Written task: Please pull out every line in the data below that contains the string "appoggiatura", matching case exactly.
>>>
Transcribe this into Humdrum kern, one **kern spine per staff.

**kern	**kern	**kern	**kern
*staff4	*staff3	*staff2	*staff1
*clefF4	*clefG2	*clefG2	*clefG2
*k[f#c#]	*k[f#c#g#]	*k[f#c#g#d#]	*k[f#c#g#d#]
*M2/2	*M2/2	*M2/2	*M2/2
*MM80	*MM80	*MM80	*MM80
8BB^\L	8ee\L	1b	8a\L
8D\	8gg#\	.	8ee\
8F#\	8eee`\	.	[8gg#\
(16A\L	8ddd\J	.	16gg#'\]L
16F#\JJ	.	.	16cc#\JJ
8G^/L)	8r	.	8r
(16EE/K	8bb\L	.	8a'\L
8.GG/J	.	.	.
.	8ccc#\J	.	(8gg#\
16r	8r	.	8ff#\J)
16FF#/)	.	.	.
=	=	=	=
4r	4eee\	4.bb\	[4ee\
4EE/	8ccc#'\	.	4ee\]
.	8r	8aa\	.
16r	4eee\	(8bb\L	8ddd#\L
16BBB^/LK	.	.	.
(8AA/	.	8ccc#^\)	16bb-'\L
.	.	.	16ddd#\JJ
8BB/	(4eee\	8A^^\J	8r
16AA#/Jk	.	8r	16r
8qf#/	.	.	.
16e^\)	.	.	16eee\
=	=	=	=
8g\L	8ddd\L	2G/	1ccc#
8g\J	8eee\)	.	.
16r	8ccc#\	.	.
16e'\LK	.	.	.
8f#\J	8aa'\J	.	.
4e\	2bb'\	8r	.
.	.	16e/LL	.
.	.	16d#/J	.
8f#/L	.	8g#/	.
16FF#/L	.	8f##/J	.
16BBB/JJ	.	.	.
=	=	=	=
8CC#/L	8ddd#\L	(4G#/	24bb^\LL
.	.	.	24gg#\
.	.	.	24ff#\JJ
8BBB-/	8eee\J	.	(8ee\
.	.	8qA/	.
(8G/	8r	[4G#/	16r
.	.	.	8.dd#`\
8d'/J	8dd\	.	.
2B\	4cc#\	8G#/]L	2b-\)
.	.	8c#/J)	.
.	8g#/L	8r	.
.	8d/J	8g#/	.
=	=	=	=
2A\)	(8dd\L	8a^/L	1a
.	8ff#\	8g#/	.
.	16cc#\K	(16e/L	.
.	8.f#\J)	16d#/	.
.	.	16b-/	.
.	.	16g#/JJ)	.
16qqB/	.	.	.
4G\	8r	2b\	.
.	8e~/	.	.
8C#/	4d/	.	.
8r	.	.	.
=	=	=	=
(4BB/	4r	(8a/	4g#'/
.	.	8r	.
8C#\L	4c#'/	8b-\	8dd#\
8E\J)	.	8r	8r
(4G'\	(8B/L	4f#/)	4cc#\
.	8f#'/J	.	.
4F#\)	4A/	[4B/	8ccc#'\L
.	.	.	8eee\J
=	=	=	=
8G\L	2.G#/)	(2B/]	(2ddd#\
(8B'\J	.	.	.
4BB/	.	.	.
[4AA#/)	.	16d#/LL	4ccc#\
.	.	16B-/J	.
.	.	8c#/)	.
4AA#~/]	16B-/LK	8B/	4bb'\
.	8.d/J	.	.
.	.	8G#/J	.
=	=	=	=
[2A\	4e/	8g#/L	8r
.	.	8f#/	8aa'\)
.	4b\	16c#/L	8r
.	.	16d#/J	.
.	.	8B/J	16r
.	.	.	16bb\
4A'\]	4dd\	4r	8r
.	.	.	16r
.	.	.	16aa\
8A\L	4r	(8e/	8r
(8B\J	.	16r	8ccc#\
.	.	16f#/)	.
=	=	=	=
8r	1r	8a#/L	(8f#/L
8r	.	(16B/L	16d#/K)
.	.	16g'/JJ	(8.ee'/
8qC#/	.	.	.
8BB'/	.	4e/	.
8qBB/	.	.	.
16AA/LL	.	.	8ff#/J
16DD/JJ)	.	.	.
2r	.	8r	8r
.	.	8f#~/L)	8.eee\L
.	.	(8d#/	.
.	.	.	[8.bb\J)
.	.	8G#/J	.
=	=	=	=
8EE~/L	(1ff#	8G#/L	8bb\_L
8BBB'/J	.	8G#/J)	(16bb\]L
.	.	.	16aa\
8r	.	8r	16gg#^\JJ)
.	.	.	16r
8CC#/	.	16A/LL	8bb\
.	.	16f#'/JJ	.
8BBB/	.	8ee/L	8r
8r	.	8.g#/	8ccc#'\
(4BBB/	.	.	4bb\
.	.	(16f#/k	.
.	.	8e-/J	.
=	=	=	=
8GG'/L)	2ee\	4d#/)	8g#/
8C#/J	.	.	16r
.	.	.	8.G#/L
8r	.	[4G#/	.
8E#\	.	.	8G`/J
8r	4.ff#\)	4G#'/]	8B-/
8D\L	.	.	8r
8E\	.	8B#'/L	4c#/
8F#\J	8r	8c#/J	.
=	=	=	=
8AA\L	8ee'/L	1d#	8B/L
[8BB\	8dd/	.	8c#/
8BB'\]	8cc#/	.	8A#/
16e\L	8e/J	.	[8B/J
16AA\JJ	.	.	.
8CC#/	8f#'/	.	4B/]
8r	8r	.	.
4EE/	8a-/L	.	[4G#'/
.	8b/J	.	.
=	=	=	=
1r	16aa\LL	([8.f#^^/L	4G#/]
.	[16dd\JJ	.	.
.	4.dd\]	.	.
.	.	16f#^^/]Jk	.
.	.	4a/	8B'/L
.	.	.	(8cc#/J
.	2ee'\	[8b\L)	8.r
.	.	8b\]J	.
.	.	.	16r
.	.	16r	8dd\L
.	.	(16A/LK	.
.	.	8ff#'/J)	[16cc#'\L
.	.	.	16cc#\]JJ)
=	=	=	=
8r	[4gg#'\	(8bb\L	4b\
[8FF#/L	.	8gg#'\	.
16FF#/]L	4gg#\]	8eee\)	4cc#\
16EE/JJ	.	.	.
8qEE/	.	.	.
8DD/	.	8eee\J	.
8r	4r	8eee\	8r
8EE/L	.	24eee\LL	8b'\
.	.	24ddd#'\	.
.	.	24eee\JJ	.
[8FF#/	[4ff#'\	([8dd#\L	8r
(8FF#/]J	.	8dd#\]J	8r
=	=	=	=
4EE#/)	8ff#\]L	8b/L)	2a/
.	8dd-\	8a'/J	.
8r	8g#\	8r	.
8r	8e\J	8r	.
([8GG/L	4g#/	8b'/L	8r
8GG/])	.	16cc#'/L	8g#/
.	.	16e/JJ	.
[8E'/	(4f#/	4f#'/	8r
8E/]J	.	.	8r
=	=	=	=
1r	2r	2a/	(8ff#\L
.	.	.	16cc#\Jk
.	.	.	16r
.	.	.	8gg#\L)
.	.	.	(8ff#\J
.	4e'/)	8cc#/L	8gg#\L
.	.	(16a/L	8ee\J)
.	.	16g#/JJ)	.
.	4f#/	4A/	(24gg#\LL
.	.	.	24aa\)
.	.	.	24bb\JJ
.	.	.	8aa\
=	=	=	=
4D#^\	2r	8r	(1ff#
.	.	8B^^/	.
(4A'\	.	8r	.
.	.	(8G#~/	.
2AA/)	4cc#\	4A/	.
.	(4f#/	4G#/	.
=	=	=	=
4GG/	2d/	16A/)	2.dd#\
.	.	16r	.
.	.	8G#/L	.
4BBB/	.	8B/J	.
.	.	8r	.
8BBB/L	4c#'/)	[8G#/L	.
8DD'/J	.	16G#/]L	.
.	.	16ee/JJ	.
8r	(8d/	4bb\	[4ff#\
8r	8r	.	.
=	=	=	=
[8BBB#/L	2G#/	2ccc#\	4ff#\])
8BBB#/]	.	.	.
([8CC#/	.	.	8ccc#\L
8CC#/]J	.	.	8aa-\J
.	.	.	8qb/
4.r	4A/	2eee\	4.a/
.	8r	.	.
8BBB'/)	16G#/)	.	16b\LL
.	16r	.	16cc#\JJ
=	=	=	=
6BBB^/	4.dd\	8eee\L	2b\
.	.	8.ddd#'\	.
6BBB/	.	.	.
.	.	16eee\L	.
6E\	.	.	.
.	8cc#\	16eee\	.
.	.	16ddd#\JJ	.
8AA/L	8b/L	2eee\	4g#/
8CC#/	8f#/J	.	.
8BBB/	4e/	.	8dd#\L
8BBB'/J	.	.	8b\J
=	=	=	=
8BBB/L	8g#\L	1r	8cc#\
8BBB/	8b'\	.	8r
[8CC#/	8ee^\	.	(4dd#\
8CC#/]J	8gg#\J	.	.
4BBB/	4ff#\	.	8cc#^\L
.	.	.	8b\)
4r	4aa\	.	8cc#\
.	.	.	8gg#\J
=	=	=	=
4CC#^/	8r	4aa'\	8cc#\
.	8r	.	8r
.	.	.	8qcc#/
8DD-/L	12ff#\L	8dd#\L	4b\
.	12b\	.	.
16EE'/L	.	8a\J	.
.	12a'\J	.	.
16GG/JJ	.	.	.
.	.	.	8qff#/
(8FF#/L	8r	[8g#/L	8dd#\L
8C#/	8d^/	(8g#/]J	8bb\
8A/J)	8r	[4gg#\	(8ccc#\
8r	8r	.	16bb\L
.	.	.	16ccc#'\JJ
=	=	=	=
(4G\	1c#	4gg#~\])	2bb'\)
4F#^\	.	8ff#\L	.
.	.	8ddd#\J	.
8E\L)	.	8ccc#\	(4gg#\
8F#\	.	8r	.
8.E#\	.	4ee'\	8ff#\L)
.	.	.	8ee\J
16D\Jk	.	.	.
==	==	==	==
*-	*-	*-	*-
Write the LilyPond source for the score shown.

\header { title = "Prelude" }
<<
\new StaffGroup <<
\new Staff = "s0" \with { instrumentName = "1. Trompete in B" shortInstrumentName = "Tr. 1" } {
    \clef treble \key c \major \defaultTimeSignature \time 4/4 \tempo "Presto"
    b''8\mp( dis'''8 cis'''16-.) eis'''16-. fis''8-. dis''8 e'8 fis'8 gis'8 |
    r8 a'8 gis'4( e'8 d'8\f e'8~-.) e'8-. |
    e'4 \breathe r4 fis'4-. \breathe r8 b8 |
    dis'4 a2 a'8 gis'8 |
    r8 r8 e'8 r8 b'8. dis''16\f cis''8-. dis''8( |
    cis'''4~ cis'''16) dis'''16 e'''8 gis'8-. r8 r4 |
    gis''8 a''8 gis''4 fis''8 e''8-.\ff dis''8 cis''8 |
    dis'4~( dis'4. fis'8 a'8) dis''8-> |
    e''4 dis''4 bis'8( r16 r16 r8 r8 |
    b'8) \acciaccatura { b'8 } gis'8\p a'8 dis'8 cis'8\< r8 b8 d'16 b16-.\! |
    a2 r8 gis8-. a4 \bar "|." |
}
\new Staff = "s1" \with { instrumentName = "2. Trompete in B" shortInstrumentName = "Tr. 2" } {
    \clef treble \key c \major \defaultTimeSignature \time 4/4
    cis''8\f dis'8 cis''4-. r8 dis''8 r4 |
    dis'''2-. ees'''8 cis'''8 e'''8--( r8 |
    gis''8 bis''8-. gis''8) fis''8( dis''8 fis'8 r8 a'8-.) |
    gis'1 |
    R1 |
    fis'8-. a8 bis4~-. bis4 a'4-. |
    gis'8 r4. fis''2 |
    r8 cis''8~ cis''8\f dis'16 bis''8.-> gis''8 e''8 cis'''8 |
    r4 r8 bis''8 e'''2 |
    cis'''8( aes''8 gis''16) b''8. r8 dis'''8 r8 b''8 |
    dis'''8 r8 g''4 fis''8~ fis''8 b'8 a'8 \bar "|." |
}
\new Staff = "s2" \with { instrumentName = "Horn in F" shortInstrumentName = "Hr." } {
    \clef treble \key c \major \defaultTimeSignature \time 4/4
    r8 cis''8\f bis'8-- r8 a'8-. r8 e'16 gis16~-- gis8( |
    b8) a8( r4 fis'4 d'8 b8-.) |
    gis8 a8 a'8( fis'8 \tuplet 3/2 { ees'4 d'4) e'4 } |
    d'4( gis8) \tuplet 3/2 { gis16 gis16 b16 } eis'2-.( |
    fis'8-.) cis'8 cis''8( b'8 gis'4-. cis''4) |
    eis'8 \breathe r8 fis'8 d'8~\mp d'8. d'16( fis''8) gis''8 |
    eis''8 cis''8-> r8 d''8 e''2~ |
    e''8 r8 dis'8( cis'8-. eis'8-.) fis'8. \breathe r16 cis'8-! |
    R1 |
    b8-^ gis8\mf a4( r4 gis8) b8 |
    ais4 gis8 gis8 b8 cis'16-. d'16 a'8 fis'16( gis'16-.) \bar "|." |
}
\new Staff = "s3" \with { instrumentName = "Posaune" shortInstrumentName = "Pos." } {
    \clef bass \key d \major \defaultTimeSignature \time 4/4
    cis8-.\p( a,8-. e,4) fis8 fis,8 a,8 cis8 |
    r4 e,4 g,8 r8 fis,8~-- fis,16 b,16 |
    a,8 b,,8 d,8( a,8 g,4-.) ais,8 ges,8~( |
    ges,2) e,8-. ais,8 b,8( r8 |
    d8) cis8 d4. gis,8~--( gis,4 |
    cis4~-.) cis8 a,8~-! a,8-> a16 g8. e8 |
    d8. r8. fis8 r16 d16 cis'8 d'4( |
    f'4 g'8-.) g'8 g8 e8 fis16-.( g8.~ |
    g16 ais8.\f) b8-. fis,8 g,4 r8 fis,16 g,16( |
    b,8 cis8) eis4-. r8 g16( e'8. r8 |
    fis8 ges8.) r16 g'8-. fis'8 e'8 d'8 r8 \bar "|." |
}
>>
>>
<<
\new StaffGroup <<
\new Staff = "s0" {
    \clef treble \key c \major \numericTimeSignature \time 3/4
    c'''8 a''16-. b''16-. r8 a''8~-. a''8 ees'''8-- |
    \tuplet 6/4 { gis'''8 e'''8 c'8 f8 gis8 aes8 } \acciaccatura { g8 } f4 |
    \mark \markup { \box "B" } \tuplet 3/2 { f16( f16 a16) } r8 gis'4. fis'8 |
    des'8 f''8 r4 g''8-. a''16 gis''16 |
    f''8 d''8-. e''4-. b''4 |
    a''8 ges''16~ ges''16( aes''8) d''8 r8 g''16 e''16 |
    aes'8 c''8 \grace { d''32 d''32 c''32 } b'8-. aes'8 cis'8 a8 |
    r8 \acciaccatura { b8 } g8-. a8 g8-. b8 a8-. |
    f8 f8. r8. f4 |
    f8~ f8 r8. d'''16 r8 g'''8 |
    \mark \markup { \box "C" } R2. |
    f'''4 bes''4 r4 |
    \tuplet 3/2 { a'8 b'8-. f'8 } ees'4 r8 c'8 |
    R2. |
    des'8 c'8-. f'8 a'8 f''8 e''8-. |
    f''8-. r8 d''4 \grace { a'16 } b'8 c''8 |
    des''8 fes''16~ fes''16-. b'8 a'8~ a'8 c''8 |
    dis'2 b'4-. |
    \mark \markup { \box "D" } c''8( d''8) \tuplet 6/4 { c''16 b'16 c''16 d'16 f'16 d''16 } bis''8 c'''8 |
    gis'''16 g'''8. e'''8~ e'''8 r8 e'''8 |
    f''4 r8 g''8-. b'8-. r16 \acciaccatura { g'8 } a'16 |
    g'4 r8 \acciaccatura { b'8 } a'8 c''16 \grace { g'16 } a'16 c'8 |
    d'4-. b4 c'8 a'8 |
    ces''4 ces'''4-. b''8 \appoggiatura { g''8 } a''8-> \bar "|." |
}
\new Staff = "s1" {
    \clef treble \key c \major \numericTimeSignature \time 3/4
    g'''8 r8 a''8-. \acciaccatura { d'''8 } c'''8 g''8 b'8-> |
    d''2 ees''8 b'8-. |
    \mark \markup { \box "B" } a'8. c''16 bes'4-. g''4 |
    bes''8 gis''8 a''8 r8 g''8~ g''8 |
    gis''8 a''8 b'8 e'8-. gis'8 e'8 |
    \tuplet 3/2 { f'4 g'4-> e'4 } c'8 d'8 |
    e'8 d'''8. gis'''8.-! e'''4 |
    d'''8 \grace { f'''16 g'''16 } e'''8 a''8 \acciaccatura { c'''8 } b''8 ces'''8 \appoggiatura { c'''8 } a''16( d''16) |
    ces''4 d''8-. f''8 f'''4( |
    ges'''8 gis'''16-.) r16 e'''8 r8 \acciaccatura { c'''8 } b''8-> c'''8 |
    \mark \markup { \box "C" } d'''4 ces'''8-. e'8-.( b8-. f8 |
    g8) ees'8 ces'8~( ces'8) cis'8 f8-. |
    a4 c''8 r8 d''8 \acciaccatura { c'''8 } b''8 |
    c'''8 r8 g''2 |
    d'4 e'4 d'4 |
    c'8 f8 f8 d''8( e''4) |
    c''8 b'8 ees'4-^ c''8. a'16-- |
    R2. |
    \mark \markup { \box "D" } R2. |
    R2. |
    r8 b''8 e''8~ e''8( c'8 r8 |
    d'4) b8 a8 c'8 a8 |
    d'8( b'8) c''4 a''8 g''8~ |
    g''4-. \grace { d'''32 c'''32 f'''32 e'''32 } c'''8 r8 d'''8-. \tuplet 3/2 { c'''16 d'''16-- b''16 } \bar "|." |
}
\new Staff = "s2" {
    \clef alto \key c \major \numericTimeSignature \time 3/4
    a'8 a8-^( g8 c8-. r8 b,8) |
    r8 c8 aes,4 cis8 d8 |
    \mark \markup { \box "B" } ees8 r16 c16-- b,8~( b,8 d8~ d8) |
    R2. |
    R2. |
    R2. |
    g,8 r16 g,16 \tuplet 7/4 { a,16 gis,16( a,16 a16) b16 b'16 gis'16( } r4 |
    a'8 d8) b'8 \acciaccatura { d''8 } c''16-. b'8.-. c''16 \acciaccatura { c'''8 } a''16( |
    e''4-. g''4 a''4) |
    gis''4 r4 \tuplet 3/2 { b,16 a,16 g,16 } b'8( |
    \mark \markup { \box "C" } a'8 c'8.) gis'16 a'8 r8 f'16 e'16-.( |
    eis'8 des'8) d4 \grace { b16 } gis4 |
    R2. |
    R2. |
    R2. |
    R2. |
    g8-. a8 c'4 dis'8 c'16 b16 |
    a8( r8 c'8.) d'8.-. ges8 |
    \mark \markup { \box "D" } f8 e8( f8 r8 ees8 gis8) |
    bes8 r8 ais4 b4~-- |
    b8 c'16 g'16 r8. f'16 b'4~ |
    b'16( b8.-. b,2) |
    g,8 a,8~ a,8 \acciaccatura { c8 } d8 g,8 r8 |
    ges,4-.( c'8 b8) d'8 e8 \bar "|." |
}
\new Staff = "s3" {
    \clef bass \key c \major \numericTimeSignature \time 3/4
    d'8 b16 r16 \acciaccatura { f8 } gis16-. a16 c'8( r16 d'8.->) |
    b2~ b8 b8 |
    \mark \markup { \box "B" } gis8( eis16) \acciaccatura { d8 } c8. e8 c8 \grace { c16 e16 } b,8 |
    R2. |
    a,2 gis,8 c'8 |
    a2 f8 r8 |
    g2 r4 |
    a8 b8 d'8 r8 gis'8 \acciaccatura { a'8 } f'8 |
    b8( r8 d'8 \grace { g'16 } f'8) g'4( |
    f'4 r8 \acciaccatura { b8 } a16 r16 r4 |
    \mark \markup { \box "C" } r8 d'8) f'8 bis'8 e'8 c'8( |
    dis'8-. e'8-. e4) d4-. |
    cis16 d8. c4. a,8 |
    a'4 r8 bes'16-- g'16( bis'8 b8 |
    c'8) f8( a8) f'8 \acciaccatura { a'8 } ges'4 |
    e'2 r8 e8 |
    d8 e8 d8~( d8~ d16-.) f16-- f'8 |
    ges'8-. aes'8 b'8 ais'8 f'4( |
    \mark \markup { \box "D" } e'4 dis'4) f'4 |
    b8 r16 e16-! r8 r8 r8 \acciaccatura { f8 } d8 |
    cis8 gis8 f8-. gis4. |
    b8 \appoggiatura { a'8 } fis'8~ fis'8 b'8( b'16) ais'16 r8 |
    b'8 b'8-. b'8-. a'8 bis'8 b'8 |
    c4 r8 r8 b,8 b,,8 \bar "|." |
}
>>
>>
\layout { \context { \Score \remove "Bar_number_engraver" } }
<<<
Exercise result:
    ces''4 ces'''4-. b''8 \appoggiatura { g''8 } a''8-> \bar "|." |
    d'''8 \grace { f'''16 g'''16 } e'''8 a''8 \acciaccatura { c'''8 } b''8 ces'''8 \appoggiatura { c'''8 } a''16( d''16) |
    b8 \appoggiatura { a'8 } fis'8~ fis'8 b'8( b'16) ais'16 r8 |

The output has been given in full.